◆ ACTIVITY ◆
Please set down the records below exactly as they appear.

Change detection data:
-- Opening Marker --
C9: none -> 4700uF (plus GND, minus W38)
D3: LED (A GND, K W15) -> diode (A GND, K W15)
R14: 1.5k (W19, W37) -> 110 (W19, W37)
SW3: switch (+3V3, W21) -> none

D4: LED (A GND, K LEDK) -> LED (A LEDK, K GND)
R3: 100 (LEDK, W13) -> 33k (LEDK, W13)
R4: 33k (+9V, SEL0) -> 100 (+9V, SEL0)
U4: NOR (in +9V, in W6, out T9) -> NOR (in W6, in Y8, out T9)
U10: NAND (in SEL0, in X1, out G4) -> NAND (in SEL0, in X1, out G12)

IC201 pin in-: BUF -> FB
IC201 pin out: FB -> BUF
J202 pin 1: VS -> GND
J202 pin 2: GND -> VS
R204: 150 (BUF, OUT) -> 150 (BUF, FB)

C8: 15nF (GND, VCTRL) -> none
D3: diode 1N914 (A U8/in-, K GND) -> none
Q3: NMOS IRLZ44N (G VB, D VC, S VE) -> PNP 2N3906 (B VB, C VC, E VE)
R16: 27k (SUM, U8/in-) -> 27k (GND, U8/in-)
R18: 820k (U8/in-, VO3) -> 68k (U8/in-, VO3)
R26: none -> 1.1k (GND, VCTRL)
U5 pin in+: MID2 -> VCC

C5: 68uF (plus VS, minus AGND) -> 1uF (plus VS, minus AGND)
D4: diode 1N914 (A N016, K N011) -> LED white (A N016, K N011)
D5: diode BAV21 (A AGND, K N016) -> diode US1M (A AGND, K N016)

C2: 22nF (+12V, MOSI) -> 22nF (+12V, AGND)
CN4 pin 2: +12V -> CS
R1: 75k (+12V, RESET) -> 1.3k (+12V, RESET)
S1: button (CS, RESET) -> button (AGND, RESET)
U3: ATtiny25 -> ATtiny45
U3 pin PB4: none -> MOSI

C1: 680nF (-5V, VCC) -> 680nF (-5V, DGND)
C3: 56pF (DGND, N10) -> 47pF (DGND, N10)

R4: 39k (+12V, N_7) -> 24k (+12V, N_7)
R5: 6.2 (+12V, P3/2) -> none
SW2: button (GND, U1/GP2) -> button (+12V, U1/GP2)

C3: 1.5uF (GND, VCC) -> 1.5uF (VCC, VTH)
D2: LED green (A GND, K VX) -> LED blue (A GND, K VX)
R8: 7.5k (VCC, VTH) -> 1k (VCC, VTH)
-- Closing Marker --
◆ RESPONSE TO THE TASK ◆
C9: none -> 4700uF (plus GND, minus W38)
D3: LED (A GND, K W15) -> diode (A GND, K W15)
R14: 1.5k (W19, W37) -> 110 (W19, W37)
SW3: switch (+3V3, W21) -> none

D4: LED (A GND, K LEDK) -> LED (A LEDK, K GND)
R3: 100 (LEDK, W13) -> 33k (LEDK, W13)
R4: 33k (+9V, SEL0) -> 100 (+9V, SEL0)
U4: NOR (in +9V, in W6, out T9) -> NOR (in W6, in Y8, out T9)
U10: NAND (in SEL0, in X1, out G4) -> NAND (in SEL0, in X1, out G12)

IC201 pin in-: BUF -> FB
IC201 pin out: FB -> BUF
J202 pin 1: VS -> GND
J202 pin 2: GND -> VS
R204: 150 (BUF, OUT) -> 150 (BUF, FB)

C8: 15nF (GND, VCTRL) -> none
D3: diode 1N914 (A U8/in-, K GND) -> none
Q3: NMOS IRLZ44N (G VB, D VC, S VE) -> PNP 2N3906 (B VB, C VC, E VE)
R16: 27k (SUM, U8/in-) -> 27k (GND, U8/in-)
R18: 820k (U8/in-, VO3) -> 68k (U8/in-, VO3)
R26: none -> 1.1k (GND, VCTRL)
U5 pin in+: MID2 -> VCC

C5: 68uF (plus VS, minus AGND) -> 1uF (plus VS, minus AGND)
D4: diode 1N914 (A N016, K N011) -> LED white (A N016, K N011)
D5: diode BAV21 (A AGND, K N016) -> diode US1M (A AGND, K N016)

C2: 22nF (+12V, MOSI) -> 22nF (+12V, AGND)
CN4 pin 2: +12V -> CS
R1: 75k (+12V, RESET) -> 1.3k (+12V, RESET)
S1: button (CS, RESET) -> button (AGND, RESET)
U3: ATtiny25 -> ATtiny45
U3 pin PB4: none -> MOSI

C1: 680nF (-5V, VCC) -> 680nF (-5V, DGND)
C3: 56pF (DGND, N10) -> 47pF (DGND, N10)

R4: 39k (+12V, N_7) -> 24k (+12V, N_7)
R5: 6.2 (+12V, P3/2) -> none
SW2: button (GND, U1/GP2) -> button (+12V, U1/GP2)

C3: 1.5uF (GND, VCC) -> 1.5uF (VCC, VTH)
D2: LED green (A GND, K VX) -> LED blue (A GND, K VX)
R8: 7.5k (VCC, VTH) -> 1k (VCC, VTH)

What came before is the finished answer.